Repeat only the lines below from the one containing "IR3 pin GND: none -> GND" through the one containing "ENC1: KY-040 -> HW-040", inclusive, exactly as written.

##### RECORD EXCERPTS

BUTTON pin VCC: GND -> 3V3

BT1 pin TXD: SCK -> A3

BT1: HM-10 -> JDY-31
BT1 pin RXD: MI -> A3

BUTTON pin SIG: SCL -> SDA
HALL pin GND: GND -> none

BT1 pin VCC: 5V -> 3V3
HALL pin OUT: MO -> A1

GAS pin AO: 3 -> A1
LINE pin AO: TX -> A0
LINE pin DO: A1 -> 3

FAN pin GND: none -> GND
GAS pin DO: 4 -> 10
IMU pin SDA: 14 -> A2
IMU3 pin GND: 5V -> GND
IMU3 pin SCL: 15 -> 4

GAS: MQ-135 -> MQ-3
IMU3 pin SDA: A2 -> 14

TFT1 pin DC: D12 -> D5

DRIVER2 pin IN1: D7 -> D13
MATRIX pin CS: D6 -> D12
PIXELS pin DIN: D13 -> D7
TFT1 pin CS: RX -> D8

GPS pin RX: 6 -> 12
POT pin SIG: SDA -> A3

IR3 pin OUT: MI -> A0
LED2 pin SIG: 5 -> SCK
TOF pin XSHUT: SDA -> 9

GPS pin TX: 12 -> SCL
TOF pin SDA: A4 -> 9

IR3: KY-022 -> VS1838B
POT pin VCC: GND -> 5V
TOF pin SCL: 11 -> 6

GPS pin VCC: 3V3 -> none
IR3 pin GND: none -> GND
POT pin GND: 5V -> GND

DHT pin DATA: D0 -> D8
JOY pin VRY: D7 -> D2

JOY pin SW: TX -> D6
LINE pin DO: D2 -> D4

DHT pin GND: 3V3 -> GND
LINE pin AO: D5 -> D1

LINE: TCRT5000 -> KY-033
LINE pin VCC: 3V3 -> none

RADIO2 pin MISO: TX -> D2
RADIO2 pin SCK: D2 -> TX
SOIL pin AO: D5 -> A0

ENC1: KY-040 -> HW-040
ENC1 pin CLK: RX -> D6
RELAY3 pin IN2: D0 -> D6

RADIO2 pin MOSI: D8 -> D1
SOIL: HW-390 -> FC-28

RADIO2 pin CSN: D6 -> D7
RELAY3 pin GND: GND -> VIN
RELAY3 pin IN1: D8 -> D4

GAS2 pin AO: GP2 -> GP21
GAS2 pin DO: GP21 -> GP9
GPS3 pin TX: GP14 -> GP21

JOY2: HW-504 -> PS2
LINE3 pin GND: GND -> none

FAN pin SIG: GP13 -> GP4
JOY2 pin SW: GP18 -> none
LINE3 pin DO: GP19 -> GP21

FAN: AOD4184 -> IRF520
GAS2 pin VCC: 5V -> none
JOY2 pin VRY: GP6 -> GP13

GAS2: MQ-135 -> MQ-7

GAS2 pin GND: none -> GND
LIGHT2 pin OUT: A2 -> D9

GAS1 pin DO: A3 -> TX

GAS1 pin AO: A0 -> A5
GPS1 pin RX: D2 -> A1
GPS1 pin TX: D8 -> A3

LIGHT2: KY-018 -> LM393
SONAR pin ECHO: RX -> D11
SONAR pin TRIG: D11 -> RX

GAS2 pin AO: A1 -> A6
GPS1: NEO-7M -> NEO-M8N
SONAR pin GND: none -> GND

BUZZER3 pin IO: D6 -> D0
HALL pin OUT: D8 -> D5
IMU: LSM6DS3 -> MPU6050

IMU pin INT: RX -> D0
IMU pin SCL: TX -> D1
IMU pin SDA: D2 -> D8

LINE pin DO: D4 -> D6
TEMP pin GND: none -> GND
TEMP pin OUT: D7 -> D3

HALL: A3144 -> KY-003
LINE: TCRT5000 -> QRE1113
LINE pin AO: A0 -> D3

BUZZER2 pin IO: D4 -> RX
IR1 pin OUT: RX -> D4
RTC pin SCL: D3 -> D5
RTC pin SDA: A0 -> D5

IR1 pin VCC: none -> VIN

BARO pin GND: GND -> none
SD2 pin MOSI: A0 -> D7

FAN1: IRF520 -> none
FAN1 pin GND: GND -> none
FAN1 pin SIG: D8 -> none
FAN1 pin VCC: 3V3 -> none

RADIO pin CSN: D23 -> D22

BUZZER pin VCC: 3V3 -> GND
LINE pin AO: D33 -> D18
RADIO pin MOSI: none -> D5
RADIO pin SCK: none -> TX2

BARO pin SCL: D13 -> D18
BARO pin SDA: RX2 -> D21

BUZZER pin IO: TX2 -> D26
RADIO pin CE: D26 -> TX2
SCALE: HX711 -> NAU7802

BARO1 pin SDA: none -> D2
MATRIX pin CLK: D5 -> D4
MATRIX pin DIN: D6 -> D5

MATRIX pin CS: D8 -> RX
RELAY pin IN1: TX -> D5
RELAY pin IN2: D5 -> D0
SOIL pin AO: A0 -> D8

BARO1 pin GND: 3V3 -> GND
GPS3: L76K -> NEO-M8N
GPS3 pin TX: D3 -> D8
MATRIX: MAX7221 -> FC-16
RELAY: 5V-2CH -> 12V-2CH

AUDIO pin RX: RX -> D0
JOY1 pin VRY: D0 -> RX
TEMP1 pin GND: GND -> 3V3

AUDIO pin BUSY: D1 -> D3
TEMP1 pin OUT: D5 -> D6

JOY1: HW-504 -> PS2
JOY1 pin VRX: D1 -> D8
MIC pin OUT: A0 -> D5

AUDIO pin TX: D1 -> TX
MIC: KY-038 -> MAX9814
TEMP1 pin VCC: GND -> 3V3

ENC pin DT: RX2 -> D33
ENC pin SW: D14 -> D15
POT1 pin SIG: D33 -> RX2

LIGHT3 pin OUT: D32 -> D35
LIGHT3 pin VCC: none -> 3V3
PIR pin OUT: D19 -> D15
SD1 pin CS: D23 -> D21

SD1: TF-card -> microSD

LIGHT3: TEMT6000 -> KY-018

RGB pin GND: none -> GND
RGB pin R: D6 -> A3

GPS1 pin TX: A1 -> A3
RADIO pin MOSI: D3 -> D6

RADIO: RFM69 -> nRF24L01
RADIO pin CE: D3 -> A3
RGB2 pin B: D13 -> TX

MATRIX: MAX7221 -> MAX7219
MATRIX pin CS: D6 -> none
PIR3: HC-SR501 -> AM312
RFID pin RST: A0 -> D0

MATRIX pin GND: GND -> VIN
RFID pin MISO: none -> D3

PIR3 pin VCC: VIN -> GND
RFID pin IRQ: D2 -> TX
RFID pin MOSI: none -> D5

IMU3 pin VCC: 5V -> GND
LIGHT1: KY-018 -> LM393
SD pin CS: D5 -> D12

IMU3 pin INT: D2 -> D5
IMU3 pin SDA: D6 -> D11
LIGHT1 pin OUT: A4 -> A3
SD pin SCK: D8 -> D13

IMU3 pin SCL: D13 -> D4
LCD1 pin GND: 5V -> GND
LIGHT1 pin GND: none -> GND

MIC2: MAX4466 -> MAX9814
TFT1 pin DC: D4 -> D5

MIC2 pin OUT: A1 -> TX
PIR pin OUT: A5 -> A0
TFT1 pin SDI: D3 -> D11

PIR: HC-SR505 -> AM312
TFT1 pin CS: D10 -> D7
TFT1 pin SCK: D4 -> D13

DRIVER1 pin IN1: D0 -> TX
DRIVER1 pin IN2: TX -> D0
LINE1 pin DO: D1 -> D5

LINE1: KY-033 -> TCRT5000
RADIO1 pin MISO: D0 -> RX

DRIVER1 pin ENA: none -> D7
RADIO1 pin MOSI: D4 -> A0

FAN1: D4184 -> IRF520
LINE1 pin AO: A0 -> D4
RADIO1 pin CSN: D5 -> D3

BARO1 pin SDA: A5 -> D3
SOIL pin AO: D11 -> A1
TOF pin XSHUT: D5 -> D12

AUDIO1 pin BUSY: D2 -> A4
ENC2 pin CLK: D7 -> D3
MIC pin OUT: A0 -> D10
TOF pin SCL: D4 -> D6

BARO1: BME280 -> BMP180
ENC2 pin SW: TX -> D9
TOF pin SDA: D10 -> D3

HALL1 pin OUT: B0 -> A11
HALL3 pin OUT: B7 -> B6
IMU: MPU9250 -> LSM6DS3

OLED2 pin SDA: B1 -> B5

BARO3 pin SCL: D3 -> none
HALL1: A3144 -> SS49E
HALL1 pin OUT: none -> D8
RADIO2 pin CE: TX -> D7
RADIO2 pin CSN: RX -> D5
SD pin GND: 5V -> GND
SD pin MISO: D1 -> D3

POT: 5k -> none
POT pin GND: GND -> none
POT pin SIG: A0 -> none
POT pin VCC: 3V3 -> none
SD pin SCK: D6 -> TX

##########

EXERCISE RESULT
IR3 pin GND: none -> GND
POT pin GND: 5V -> GND

DHT pin DATA: D0 -> D8
JOY pin VRY: D7 -> D2

JOY pin SW: TX -> D6
LINE pin DO: D2 -> D4

DHT pin GND: 3V3 -> GND
LINE pin AO: D5 -> D1

LINE: TCRT5000 -> KY-033
LINE pin VCC: 3V3 -> none

RADIO2 pin MISO: TX -> D2
RADIO2 pin SCK: D2 -> TX
SOIL pin AO: D5 -> A0

ENC1: KY-040 -> HW-040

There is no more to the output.